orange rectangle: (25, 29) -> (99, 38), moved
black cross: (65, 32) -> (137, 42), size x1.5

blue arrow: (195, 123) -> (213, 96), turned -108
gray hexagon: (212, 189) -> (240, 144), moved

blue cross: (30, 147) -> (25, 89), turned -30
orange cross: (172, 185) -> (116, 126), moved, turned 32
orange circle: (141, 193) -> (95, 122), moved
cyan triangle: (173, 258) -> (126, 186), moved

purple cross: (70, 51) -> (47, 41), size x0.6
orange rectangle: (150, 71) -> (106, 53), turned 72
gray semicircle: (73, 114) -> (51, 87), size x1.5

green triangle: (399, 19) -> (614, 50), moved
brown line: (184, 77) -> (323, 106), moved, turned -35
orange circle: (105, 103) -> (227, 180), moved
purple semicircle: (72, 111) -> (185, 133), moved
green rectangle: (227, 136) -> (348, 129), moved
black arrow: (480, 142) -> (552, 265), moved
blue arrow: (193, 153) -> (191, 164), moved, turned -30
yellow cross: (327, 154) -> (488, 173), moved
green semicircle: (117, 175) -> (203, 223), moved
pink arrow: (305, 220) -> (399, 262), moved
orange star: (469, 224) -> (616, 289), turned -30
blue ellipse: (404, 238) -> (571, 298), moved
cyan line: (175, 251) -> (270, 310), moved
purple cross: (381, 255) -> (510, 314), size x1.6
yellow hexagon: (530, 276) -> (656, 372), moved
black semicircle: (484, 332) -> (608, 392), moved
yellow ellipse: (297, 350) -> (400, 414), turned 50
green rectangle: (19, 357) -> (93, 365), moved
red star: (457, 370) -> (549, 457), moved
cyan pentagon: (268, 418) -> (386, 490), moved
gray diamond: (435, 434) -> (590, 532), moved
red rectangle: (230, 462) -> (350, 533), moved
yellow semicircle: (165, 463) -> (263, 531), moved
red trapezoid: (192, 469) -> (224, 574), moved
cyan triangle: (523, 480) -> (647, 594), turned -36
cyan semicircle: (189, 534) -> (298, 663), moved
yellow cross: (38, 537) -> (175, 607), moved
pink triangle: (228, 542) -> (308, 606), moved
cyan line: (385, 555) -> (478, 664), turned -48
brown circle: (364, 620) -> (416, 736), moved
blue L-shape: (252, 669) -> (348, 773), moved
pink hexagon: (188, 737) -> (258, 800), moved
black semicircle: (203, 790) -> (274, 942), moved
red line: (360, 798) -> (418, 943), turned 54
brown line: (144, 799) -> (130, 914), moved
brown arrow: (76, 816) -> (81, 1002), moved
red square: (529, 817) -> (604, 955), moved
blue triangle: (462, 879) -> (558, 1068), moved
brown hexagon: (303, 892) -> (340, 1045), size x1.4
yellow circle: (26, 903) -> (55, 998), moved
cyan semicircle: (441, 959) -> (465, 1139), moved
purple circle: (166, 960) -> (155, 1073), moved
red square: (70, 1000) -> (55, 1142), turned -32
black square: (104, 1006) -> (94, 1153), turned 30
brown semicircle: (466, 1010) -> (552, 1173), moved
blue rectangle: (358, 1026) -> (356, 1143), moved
────
## EXERCISE BRIEF
Check each line above for the string "hexagon" and report how many lines have it, giving only the number.

## RESPONSE BOX
4